__Problem to solve__. For the entries below, repeat exactly each line starting with the one that contains "pink scissors: 11 -> 10" and going on through the one that contains "purple carton: 3 -> 2", and no others.

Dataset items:

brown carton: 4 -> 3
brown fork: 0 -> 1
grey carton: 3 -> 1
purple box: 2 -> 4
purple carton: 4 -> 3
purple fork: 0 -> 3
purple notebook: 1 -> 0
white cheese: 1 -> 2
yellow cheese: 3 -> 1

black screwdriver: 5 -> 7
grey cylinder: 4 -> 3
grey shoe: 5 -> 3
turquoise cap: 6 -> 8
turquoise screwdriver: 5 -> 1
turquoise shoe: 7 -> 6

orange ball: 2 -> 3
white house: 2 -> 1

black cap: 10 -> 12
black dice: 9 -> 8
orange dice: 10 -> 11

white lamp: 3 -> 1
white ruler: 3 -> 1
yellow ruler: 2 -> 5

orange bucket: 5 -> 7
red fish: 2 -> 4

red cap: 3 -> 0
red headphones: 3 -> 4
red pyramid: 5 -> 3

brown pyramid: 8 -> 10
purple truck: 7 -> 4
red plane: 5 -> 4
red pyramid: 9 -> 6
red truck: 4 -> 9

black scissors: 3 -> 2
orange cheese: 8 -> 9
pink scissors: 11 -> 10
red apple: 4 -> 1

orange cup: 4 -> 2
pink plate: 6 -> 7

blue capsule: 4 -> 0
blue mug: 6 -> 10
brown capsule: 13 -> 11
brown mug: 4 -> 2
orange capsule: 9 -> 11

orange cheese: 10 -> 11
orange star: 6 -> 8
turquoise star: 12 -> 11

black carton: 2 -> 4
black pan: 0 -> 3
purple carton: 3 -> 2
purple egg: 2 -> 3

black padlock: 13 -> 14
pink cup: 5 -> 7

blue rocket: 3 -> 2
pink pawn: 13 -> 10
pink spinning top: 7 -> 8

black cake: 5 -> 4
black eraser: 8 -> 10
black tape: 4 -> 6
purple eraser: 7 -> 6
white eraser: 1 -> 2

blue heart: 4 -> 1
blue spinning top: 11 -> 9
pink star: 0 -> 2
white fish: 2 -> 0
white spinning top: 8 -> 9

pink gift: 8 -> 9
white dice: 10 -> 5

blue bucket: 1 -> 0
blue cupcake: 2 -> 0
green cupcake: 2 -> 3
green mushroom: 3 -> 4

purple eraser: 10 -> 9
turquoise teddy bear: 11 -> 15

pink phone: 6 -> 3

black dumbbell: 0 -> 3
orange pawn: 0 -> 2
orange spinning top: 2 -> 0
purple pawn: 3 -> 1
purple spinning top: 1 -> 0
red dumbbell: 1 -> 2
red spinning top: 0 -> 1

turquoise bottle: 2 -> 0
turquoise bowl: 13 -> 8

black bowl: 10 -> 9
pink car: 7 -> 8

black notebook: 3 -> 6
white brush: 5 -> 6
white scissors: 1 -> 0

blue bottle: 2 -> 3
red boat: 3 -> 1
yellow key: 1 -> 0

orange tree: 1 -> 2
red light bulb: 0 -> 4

__Reply to the task__.
pink scissors: 11 -> 10
red apple: 4 -> 1

orange cup: 4 -> 2
pink plate: 6 -> 7

blue capsule: 4 -> 0
blue mug: 6 -> 10
brown capsule: 13 -> 11
brown mug: 4 -> 2
orange capsule: 9 -> 11

orange cheese: 10 -> 11
orange star: 6 -> 8
turquoise star: 12 -> 11

black carton: 2 -> 4
black pan: 0 -> 3
purple carton: 3 -> 2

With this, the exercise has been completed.